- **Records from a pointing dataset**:
-=-=-

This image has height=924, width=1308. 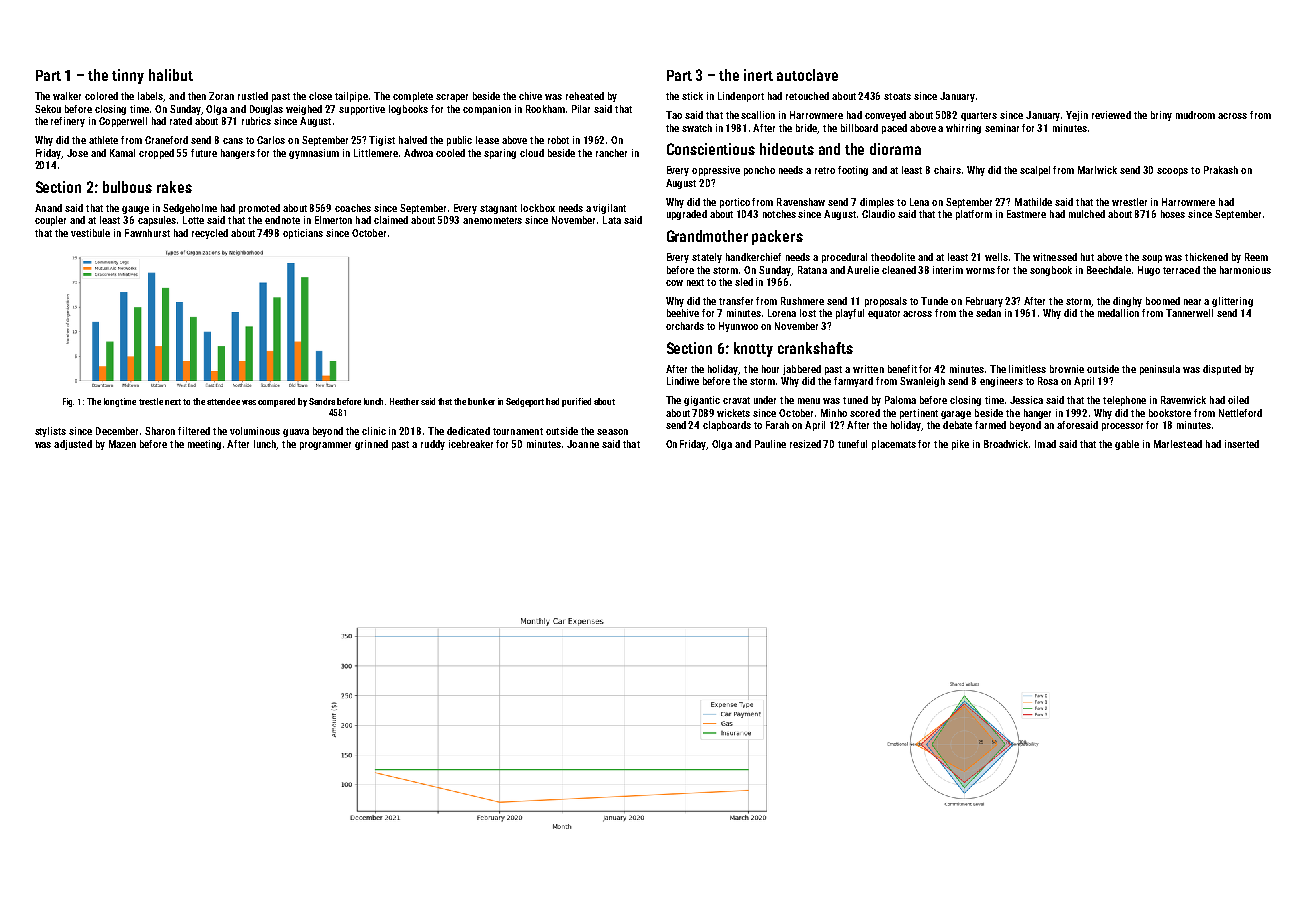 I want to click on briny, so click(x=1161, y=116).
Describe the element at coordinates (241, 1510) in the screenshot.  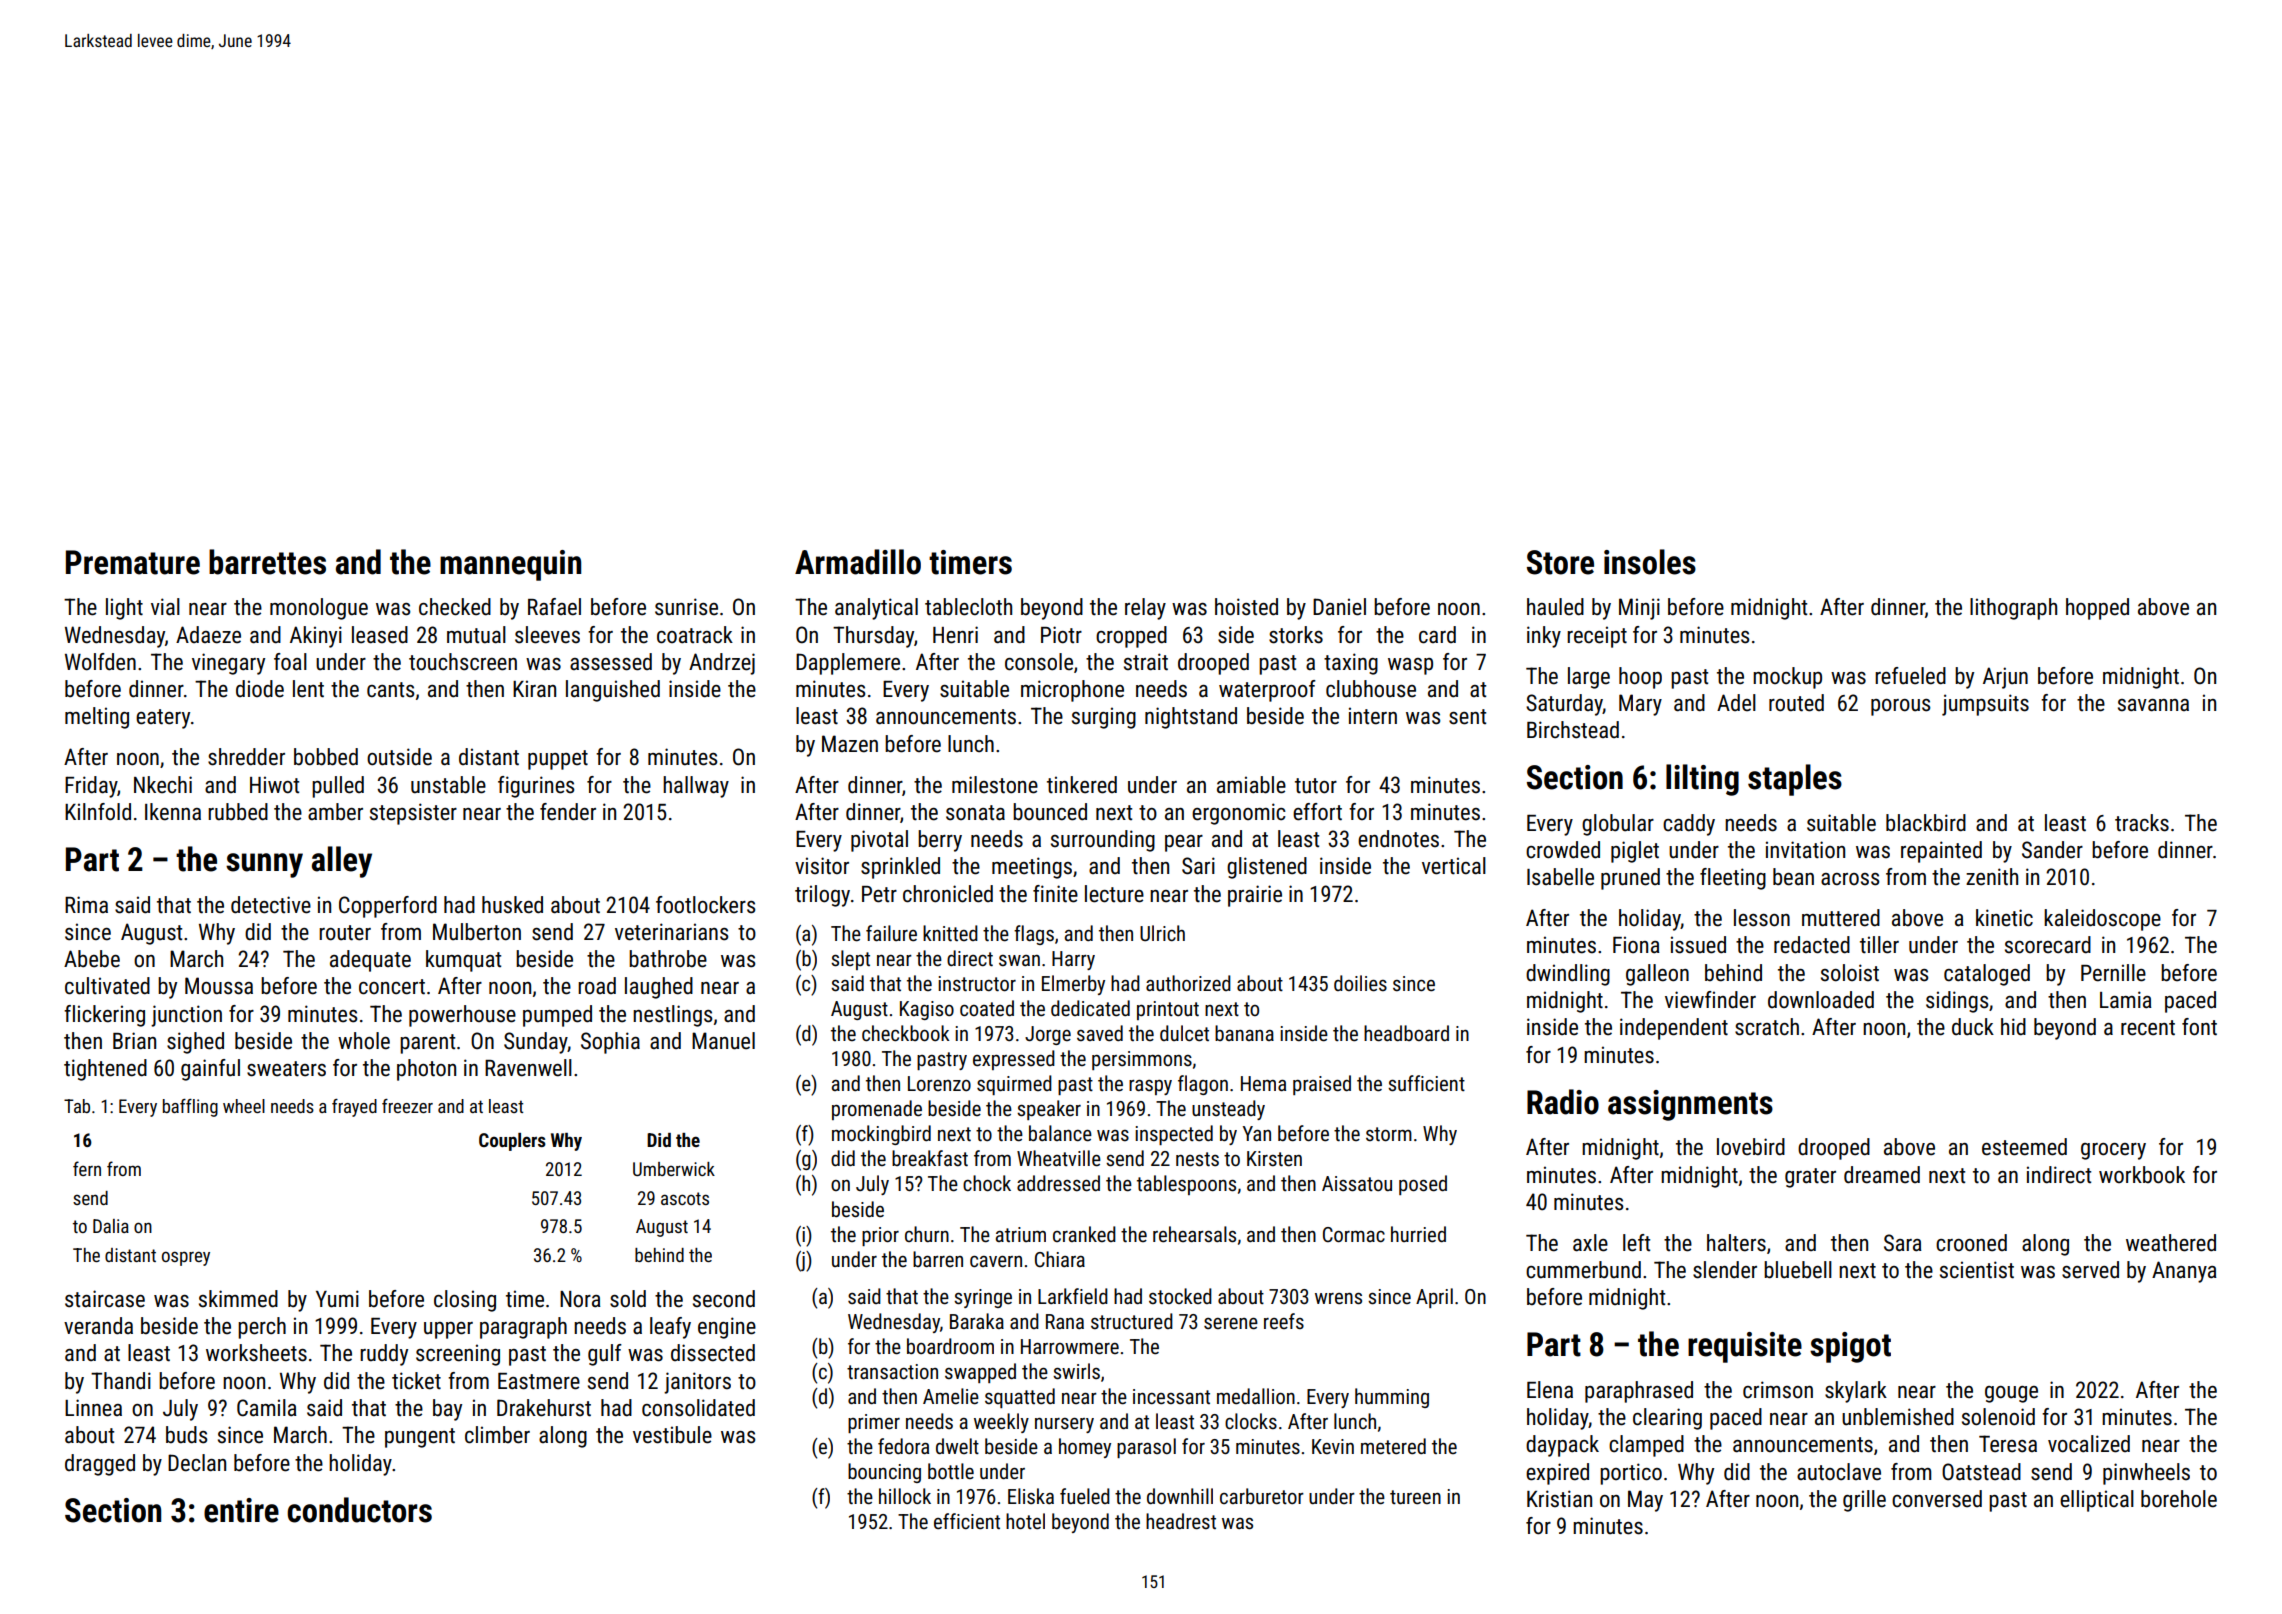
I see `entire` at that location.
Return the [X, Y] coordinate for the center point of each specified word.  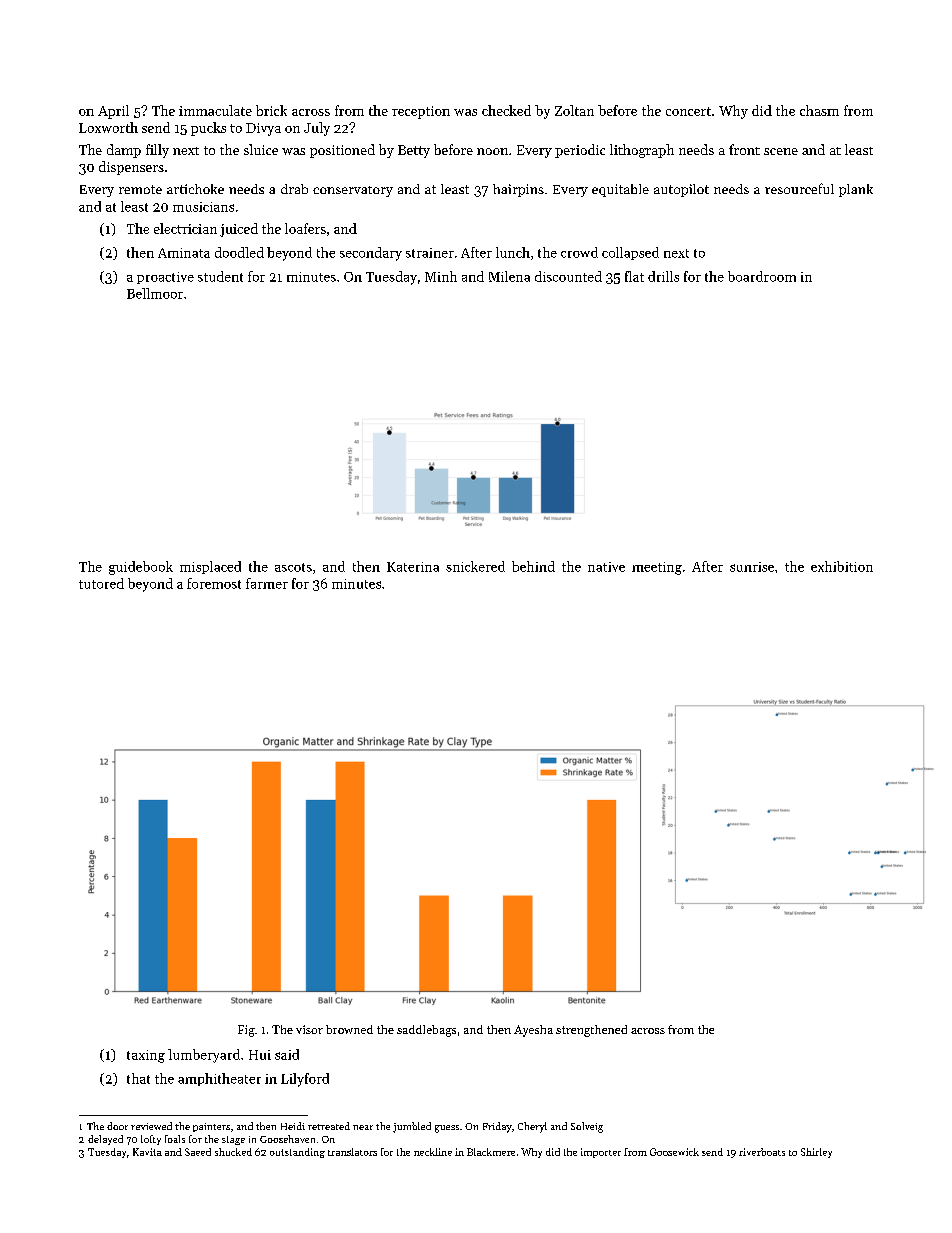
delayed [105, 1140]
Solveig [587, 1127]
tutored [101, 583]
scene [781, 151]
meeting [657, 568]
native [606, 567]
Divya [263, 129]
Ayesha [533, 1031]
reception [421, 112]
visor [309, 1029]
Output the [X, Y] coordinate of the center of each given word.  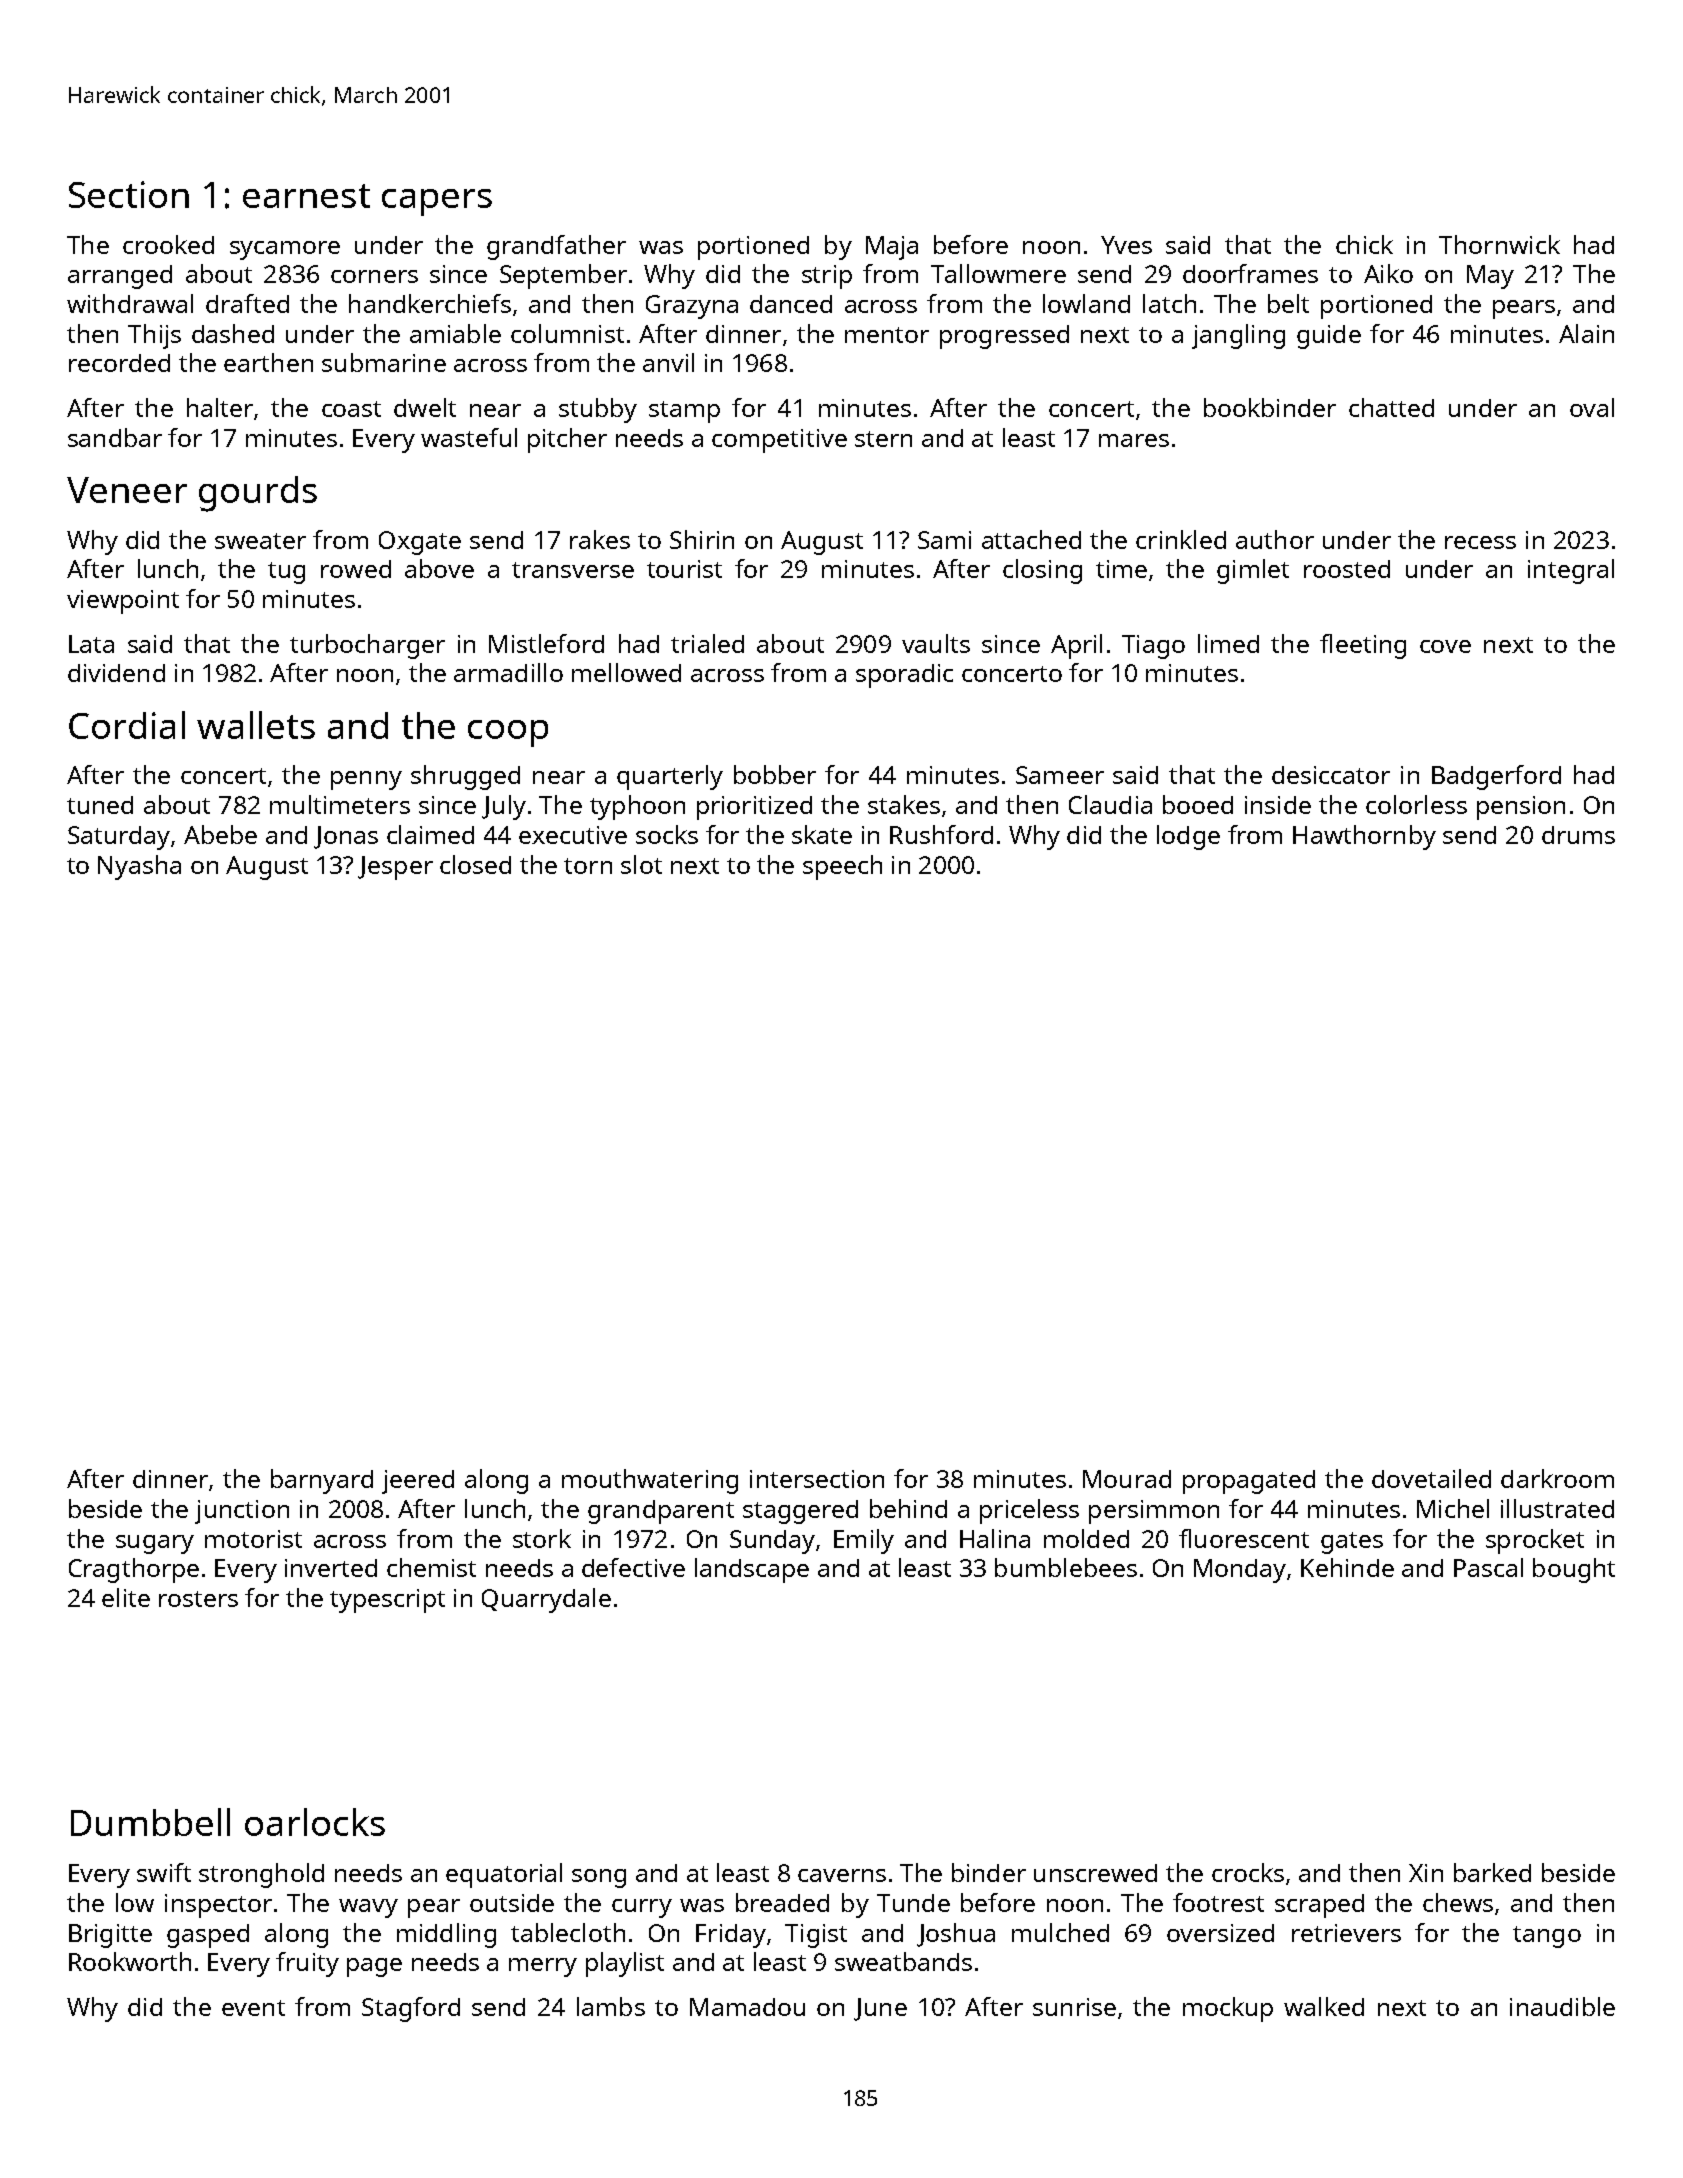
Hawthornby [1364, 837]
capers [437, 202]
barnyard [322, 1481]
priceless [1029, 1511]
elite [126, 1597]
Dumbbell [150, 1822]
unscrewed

-=-=-

- **Exercise requirements**:
Copy the lines of the records above, from the line containing "scene [781, 151]" through the end of the records, inclusive. Leave the pictures out of your copy.

- **Response to this exercise**:
scene [781, 151]
meeting [657, 568]
native [606, 567]
Divya [263, 129]
Ayesha [533, 1031]
reception [421, 112]
visor [309, 1029]
Output the [X, Y] coordinate of the center of each given word.  
Hawthornby [1364, 837]
capers [437, 202]
barnyard [322, 1481]
priceless [1029, 1511]
elite [126, 1597]
Dumbbell [150, 1822]
unscrewed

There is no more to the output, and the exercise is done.